• What you will do:
Set down word for word each line from the one containing "Q2: NPN BC547" through the end of the records, both included. Do not copy any pictures.

Records supplied Block Start

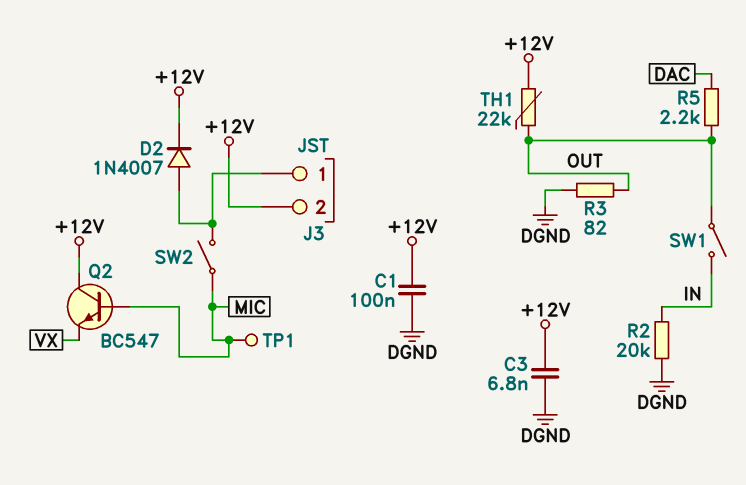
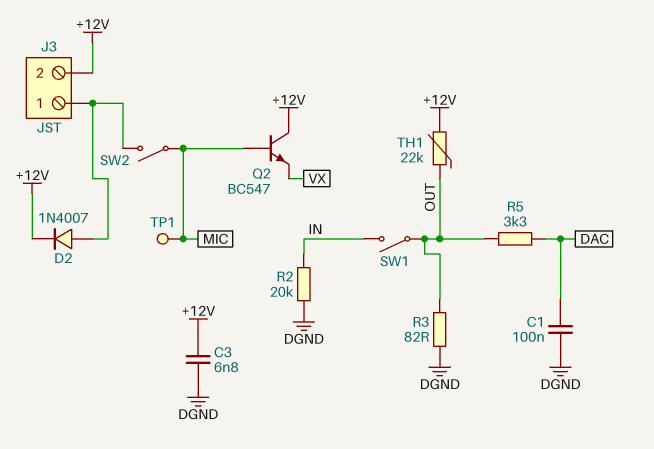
C1: 100nF (+12V, DGND) -> 100nF (DAC, DGND)
R5: 2.2k (DAC, OUT) -> 3.3k (DAC, OUT)

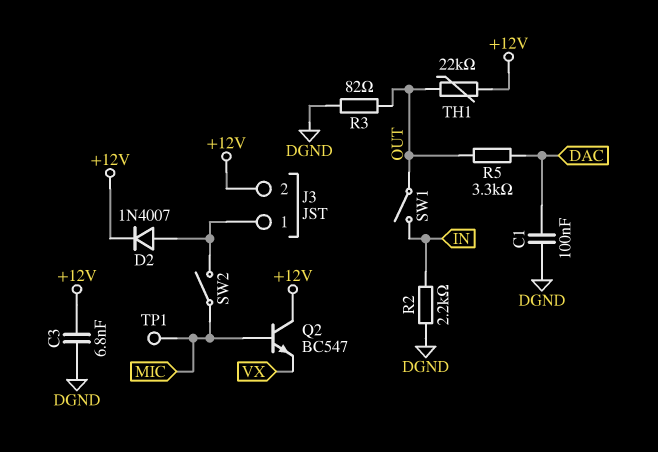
R2: 20k (DGND, IN) -> 2.2k (DGND, IN)

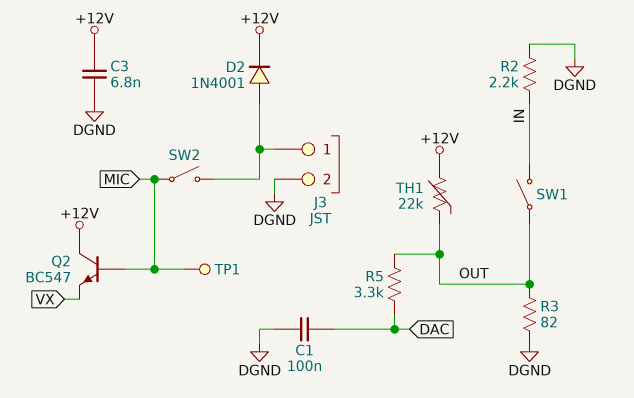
D2: diode 1N4007 (A J3/1, K +12V) -> diode 1N4001 (A J3/1, K +12V)
J3 pin 2: +12V -> DGND

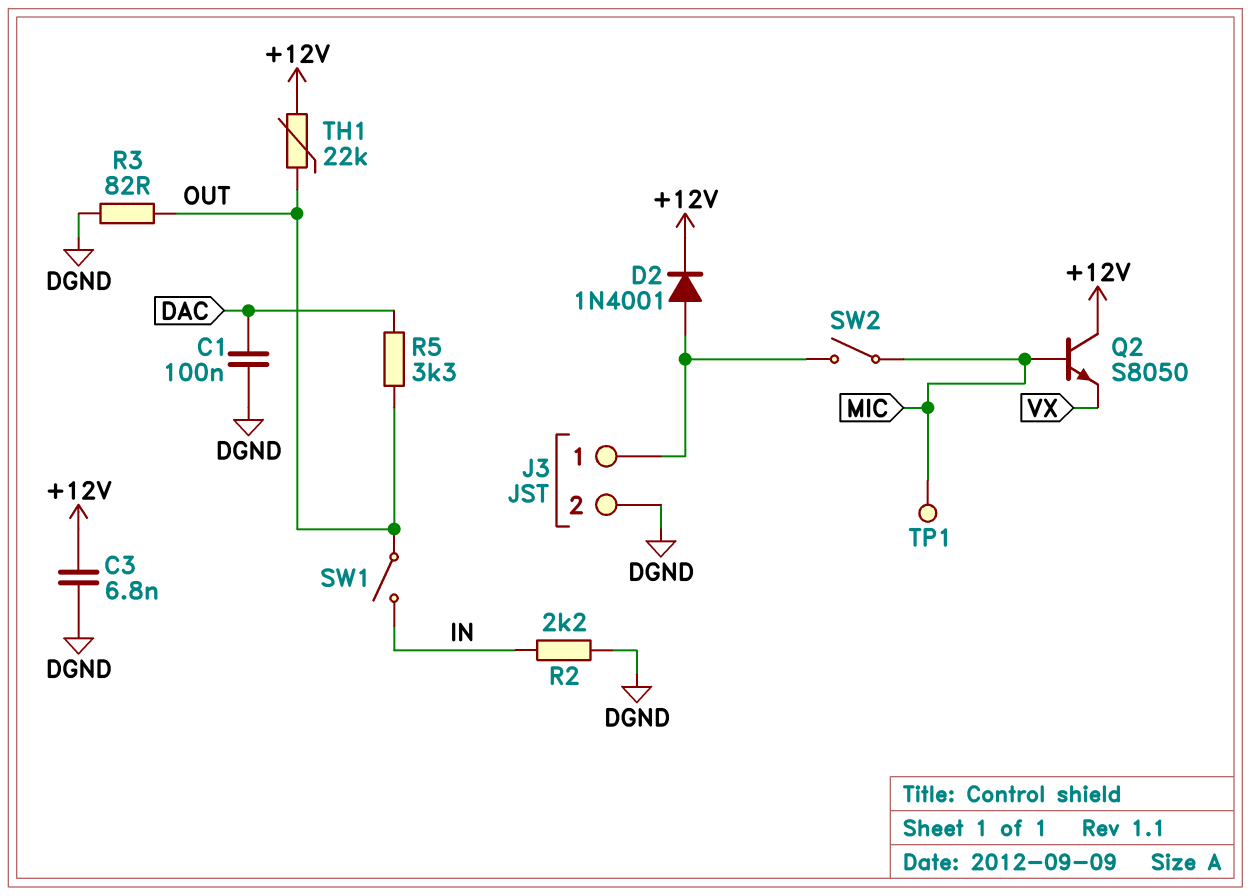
Q2: NPN BC547 (B MIC, C +12V, E VX) -> NPN S8050 (B MIC, C +12V, E VX)

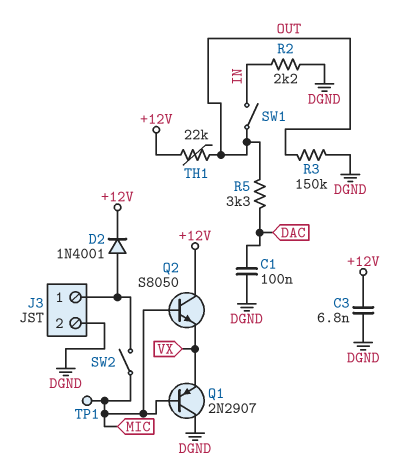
Q1: none -> PNP 2N2907 (B MIC, C DGND, E VX)
R3: 82 (DGND, OUT) -> 150k (DGND, OUT)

Records supplied Block End

• The answer:
Q2: NPN BC547 (B MIC, C +12V, E VX) -> NPN S8050 (B MIC, C +12V, E VX)

Q1: none -> PNP 2N2907 (B MIC, C DGND, E VX)
R3: 82 (DGND, OUT) -> 150k (DGND, OUT)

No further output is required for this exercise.